Saved entries:
━━━━

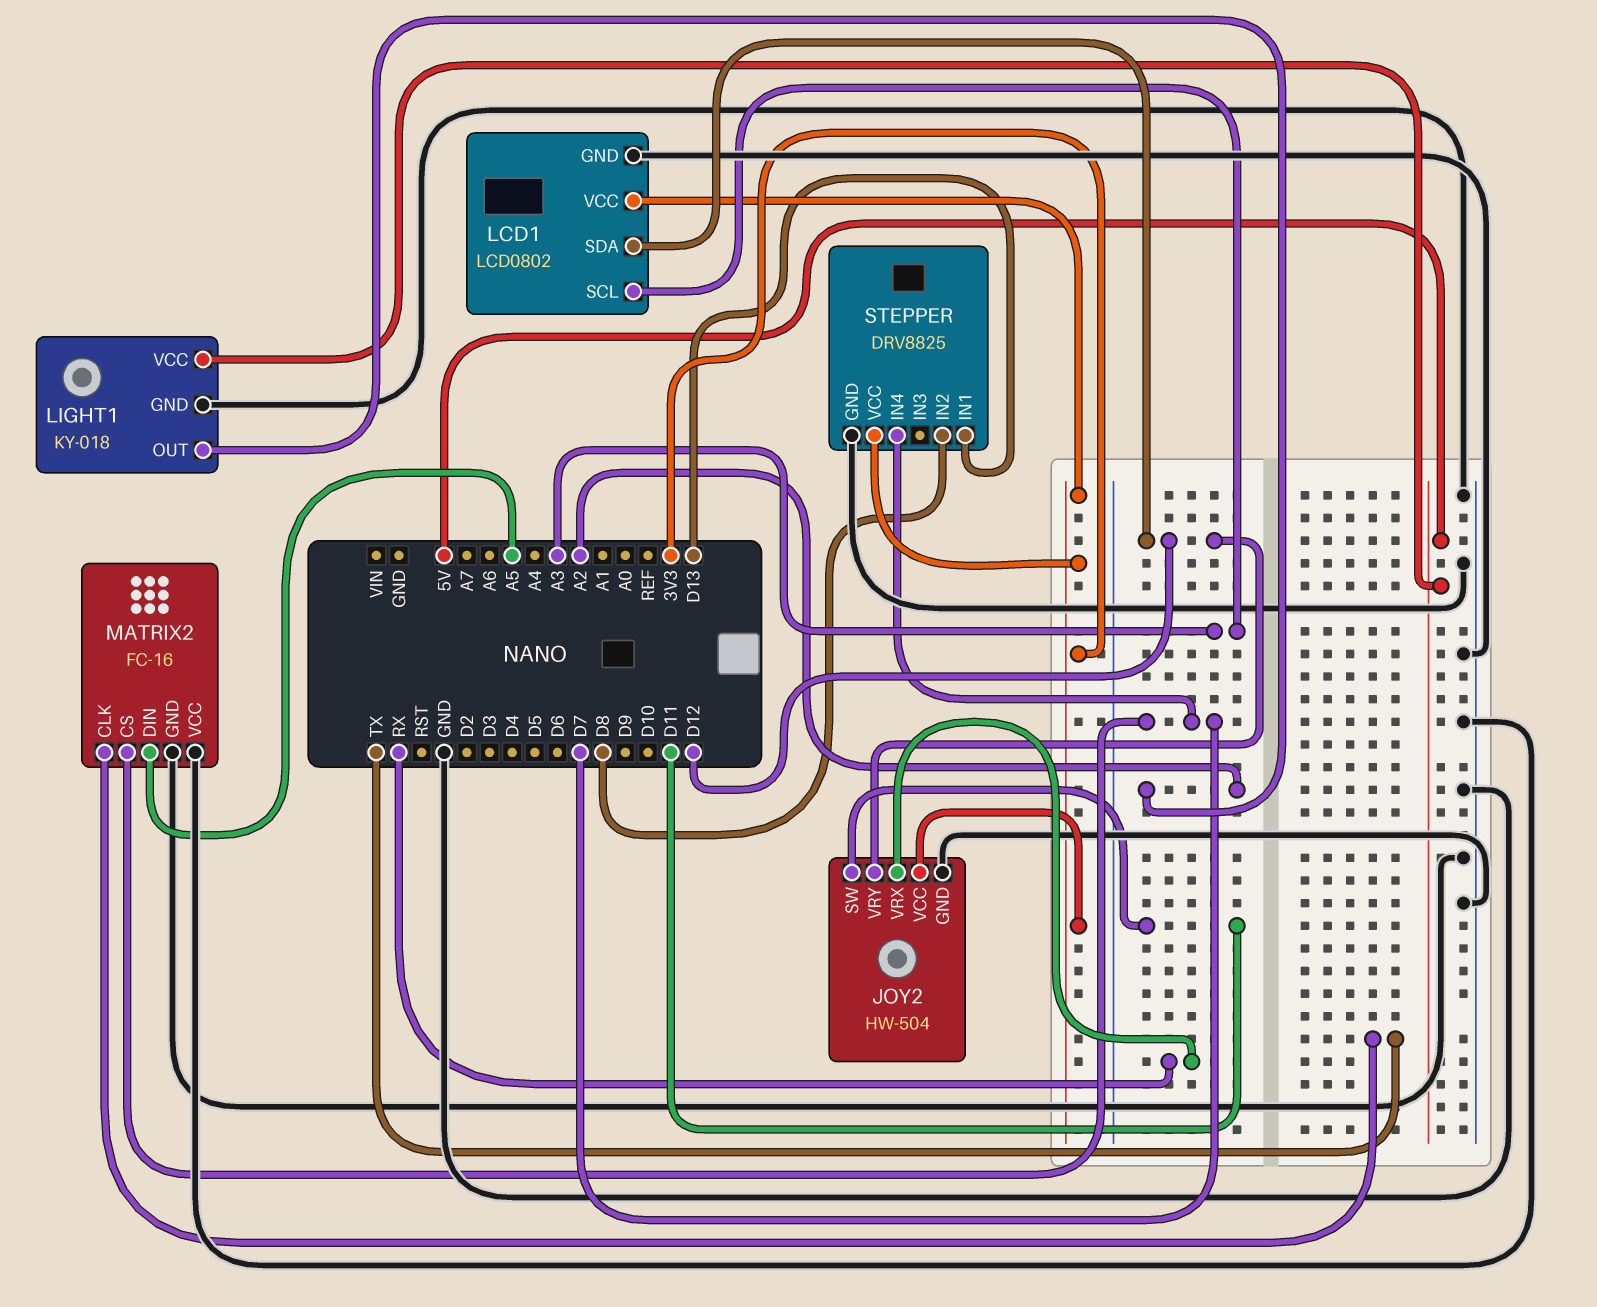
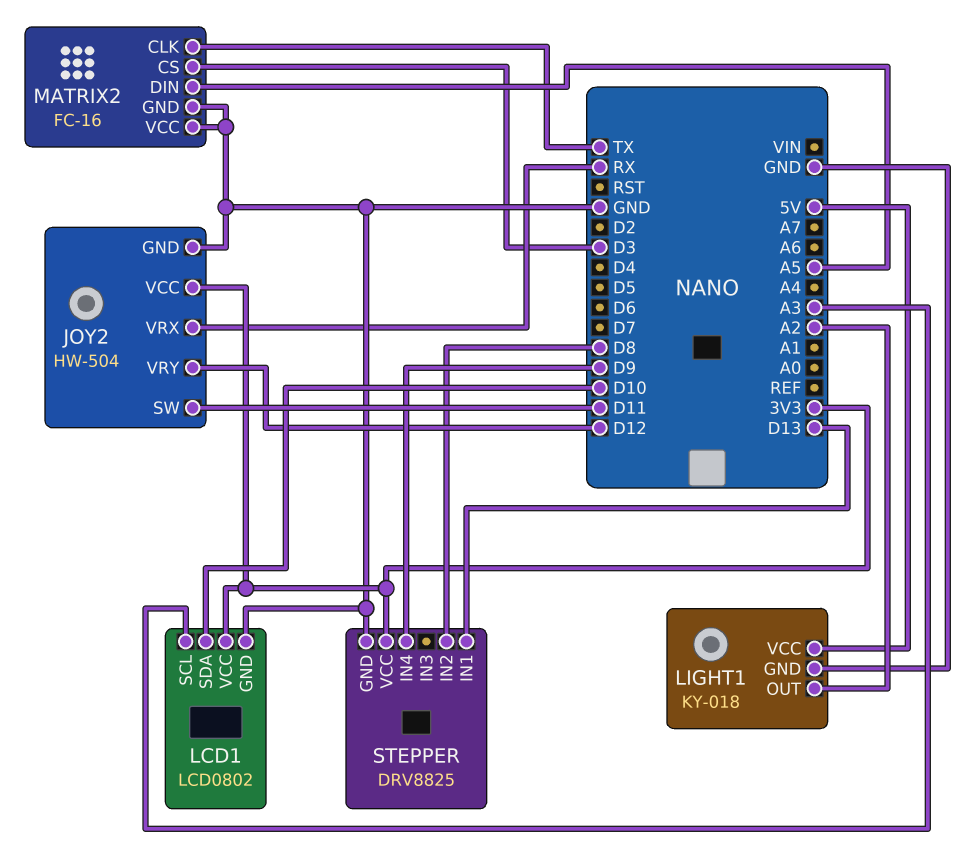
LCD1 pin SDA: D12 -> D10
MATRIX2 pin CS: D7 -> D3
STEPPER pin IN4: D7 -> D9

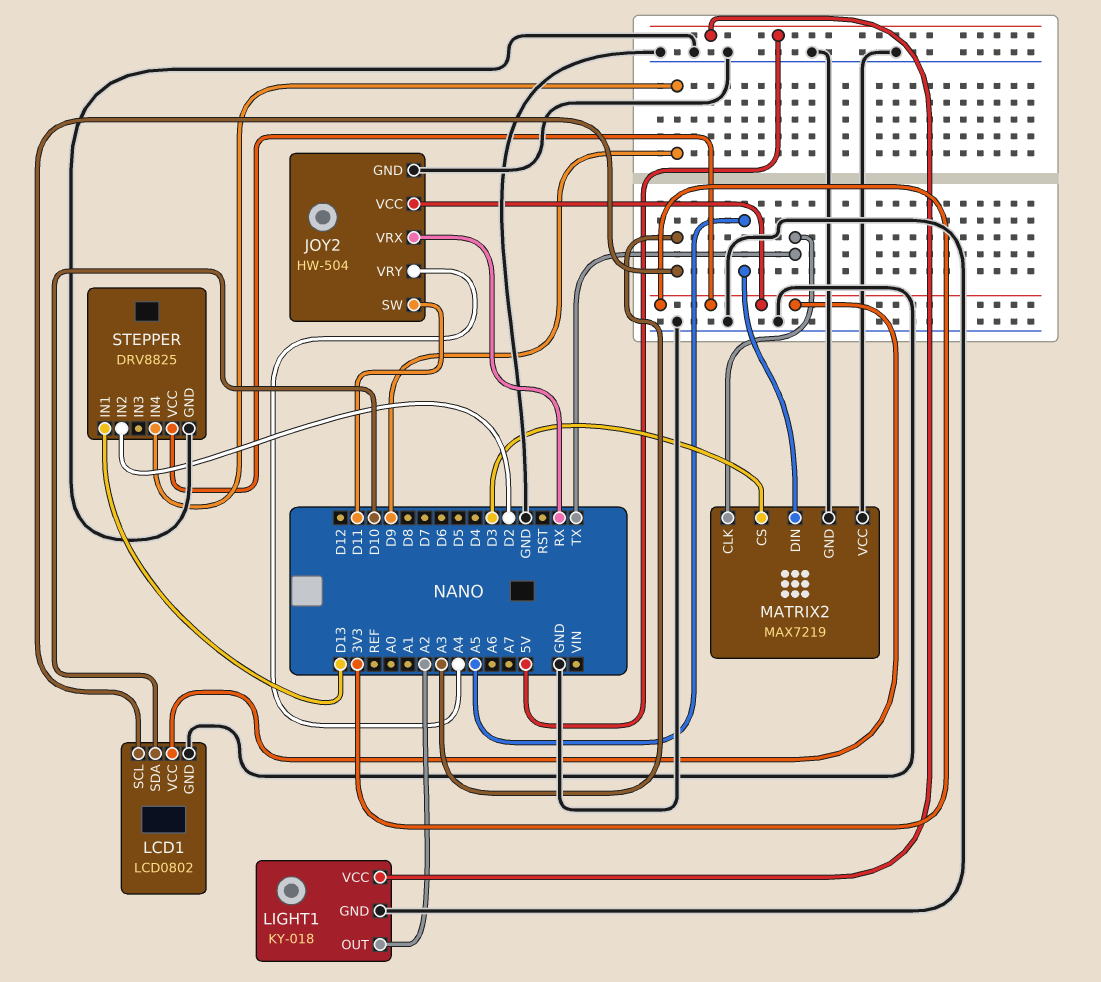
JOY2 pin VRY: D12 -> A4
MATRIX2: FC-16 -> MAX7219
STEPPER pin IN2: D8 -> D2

━━━━

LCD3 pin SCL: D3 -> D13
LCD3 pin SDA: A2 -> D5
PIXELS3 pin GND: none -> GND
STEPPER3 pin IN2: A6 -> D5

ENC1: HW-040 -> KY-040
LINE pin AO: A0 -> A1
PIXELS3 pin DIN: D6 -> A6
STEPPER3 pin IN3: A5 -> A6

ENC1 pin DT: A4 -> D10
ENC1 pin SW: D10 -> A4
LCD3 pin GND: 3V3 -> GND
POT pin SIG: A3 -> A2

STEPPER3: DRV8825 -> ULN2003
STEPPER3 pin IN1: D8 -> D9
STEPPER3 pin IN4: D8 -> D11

━━━━

- TASK DIRECTIONS -
Return, with no change at all, every line in the entries above from the line containing "ENC1 pin SW: D10 -> A4" through the line containing "STEPPER3 pin IN4: D8 -> D11".

- RESPONSE AREA -
ENC1 pin SW: D10 -> A4
LCD3 pin GND: 3V3 -> GND
POT pin SIG: A3 -> A2

STEPPER3: DRV8825 -> ULN2003
STEPPER3 pin IN1: D8 -> D9
STEPPER3 pin IN4: D8 -> D11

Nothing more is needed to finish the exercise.